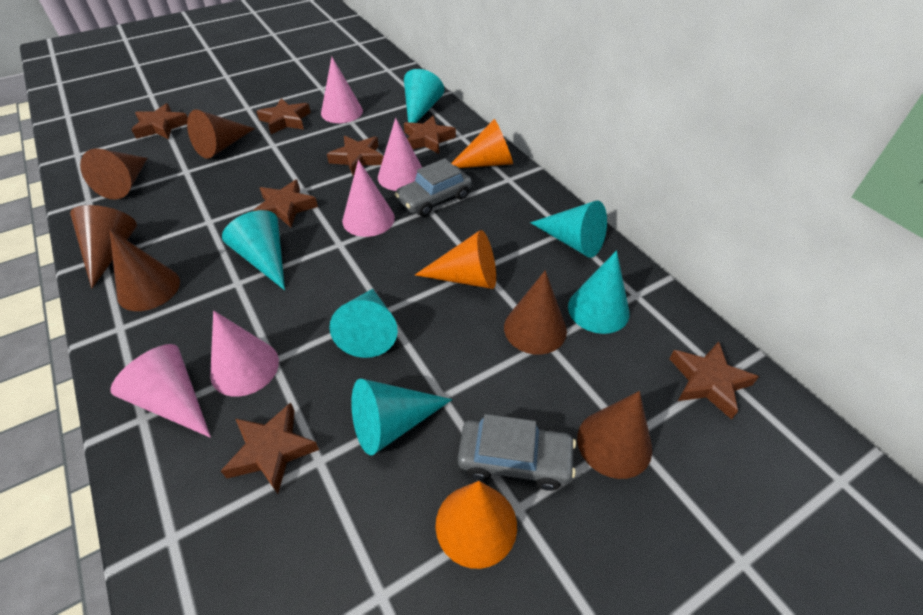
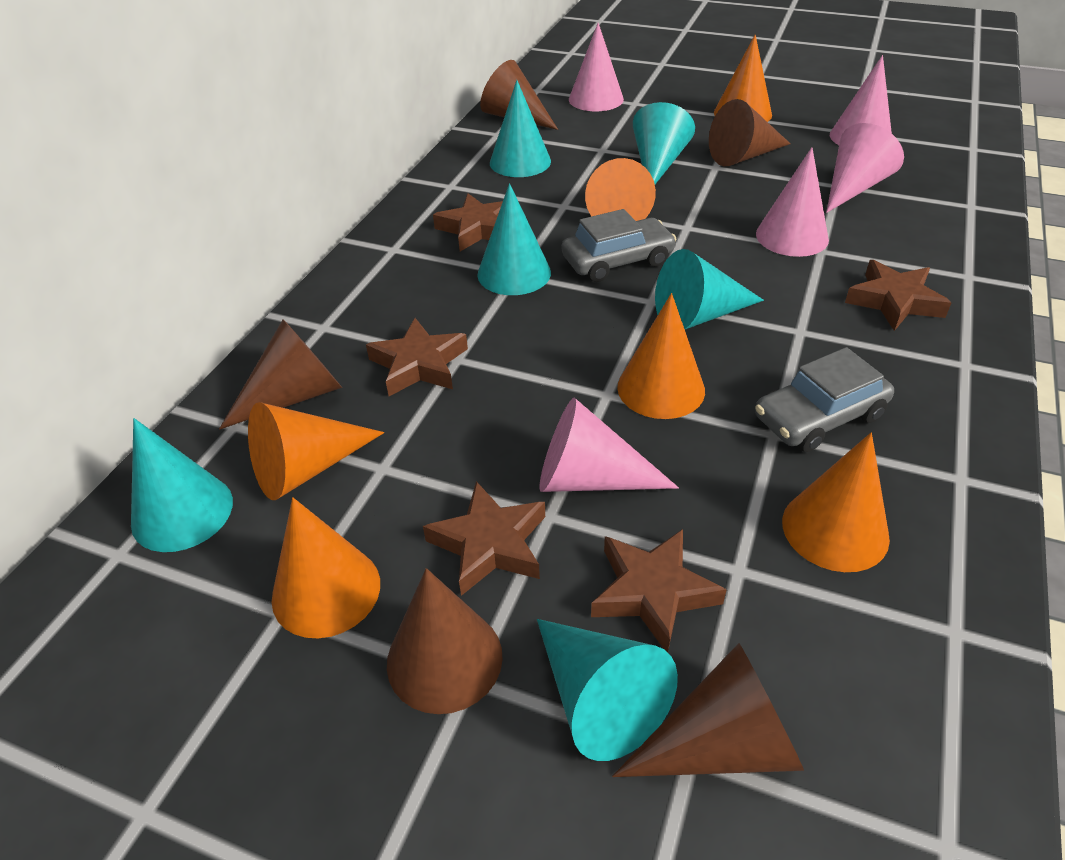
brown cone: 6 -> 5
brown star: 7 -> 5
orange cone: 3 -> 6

----

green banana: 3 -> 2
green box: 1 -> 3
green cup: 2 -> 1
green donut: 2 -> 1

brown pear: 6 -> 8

----

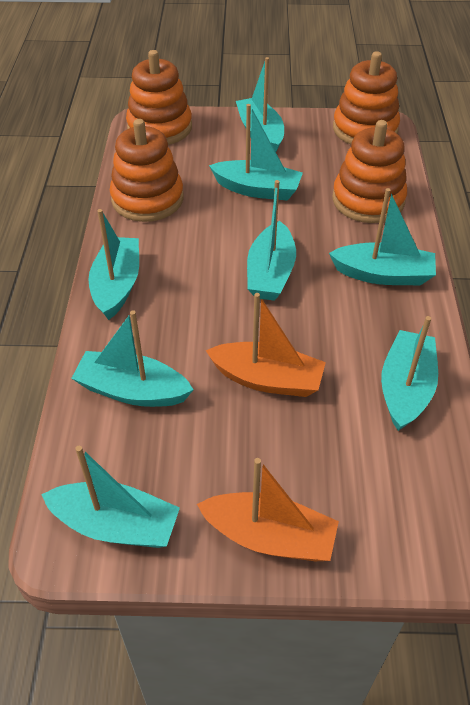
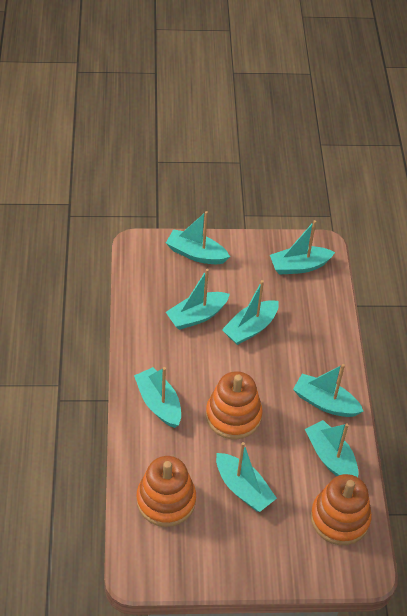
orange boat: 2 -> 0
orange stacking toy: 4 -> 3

----

**ACTIVITY:** Only the lines above from the line with "green banana: 3 -> 2" to the line with "brown pear: 6 -> 8", those two lines included, should be reproduced exactly.

**SOLUTION BELOW:**
green banana: 3 -> 2
green box: 1 -> 3
green cup: 2 -> 1
green donut: 2 -> 1

brown pear: 6 -> 8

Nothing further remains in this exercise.